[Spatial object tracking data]

*** Block opens ***

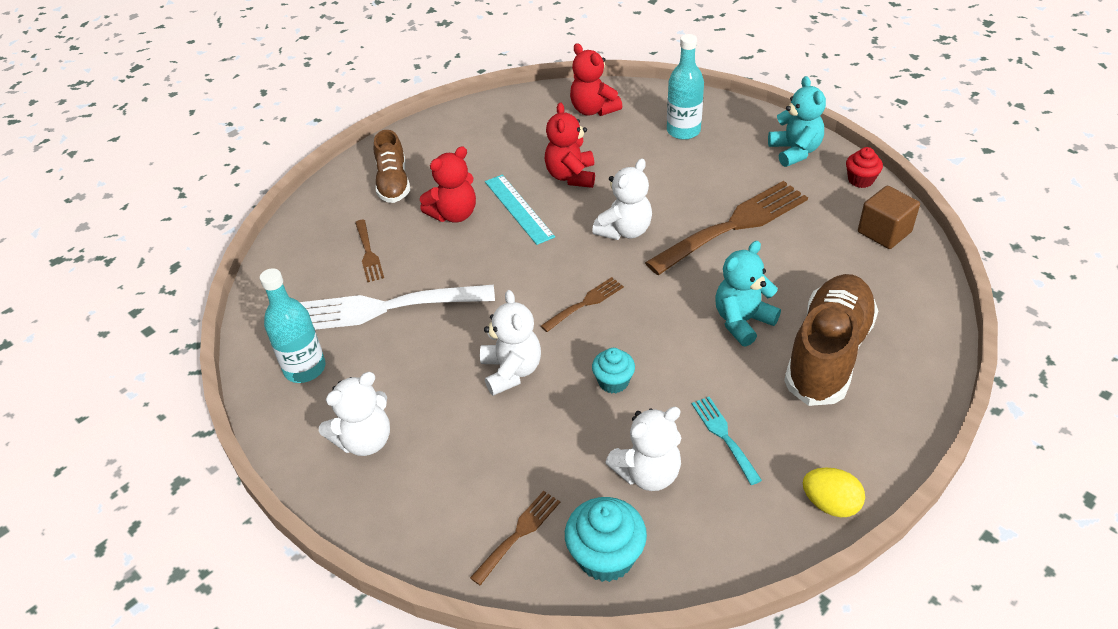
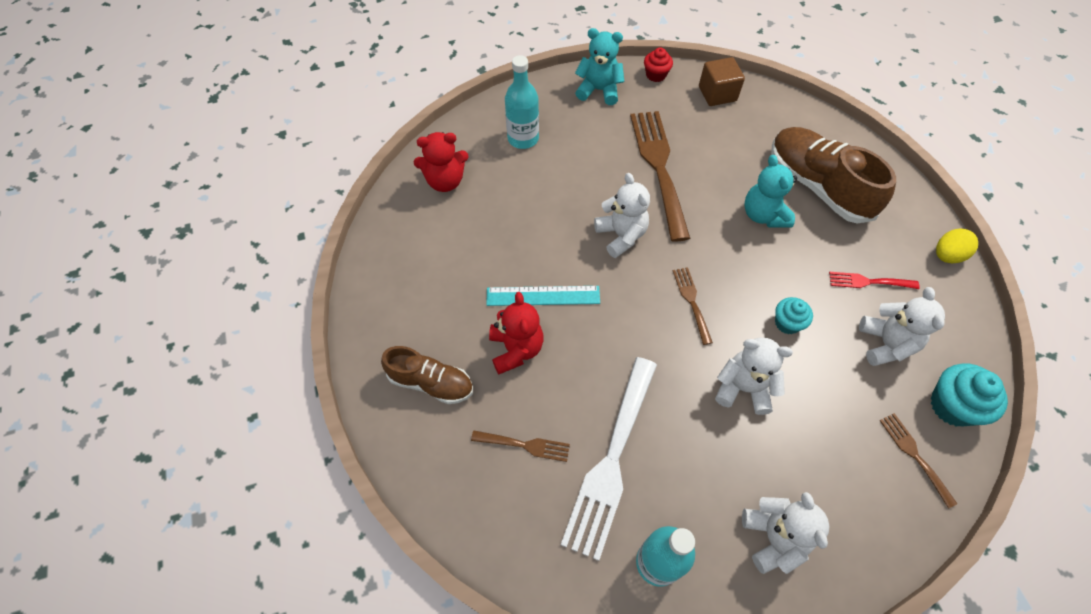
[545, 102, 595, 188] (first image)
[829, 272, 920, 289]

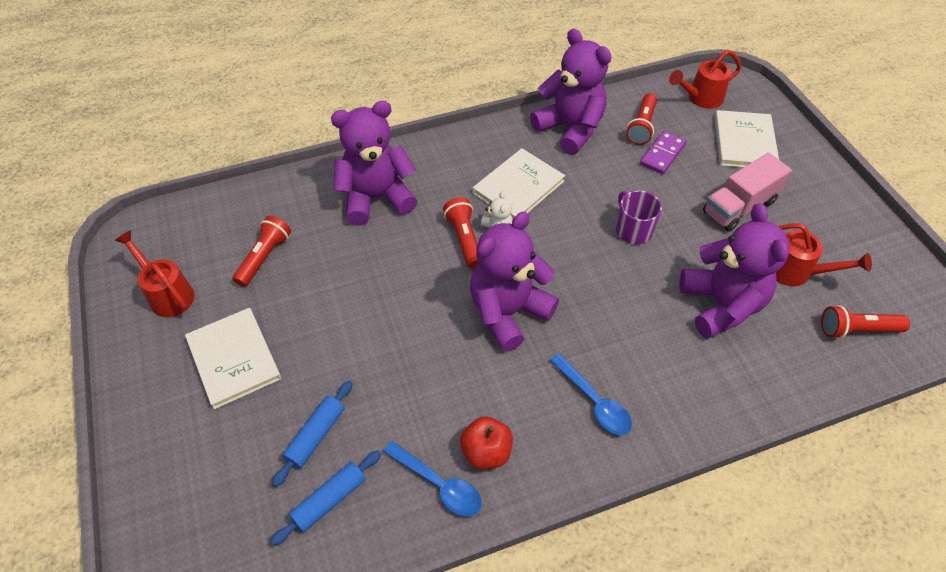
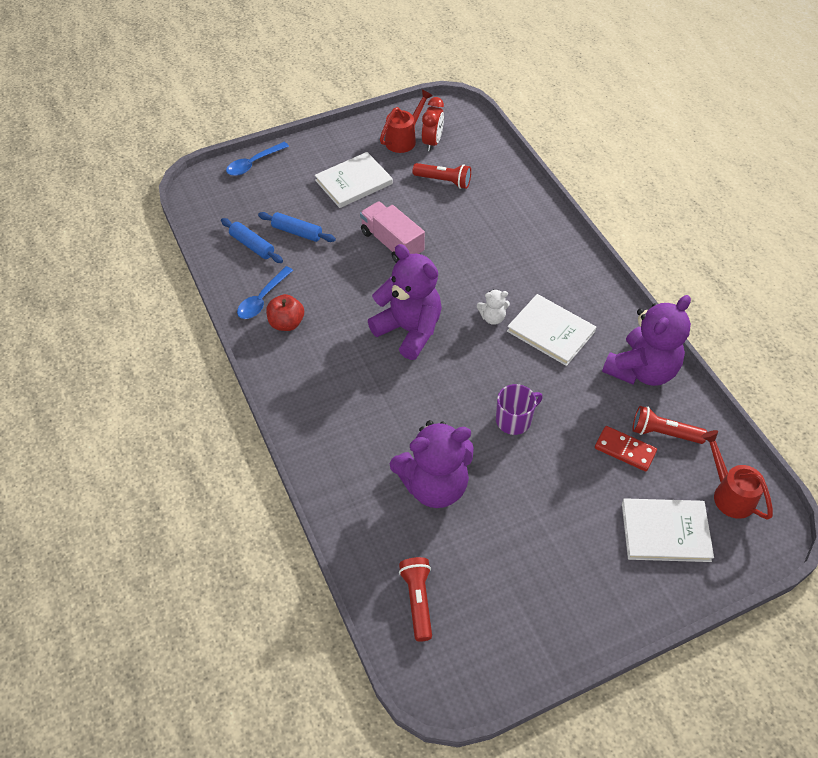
[331, 101, 417, 226] (first image)
[595, 426, 657, 471]
[360, 201, 425, 263]
[443, 197, 478, 269] (first image)
[776, 223, 872, 286] (first image)
[226, 142, 289, 176]
[422, 97, 444, 151]

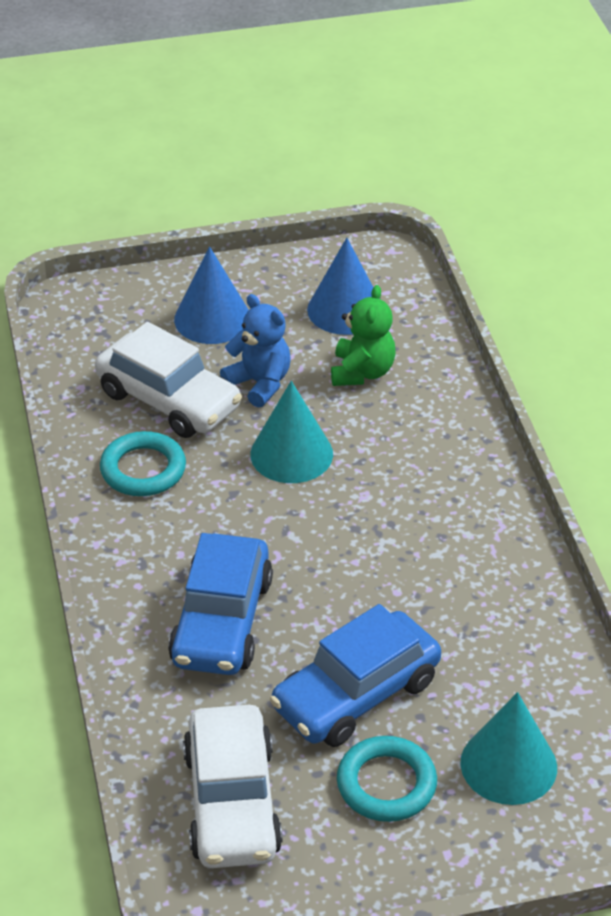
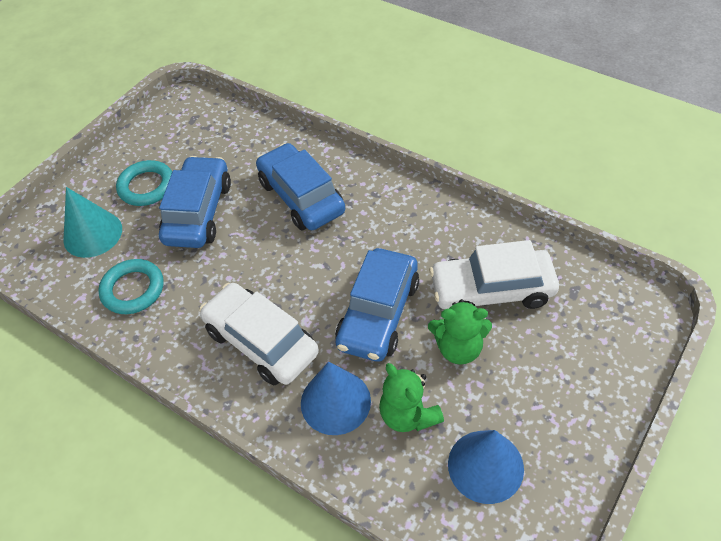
[301, 362, 371, 435]
[428, 299, 492, 365]
[335, 248, 419, 362]
[98, 259, 164, 314]
[200, 283, 319, 385]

*** Block closes ***

→ Instructions to follow
Could you repeat every entry above exactly, with each picture omitted?

→ Answer box
[545, 102, 595, 188] (first image)
[829, 272, 920, 289]

[331, 101, 417, 226] (first image)
[595, 426, 657, 471]
[360, 201, 425, 263]
[443, 197, 478, 269] (first image)
[776, 223, 872, 286] (first image)
[226, 142, 289, 176]
[422, 97, 444, 151]

[301, 362, 371, 435]
[428, 299, 492, 365]
[335, 248, 419, 362]
[98, 259, 164, 314]
[200, 283, 319, 385]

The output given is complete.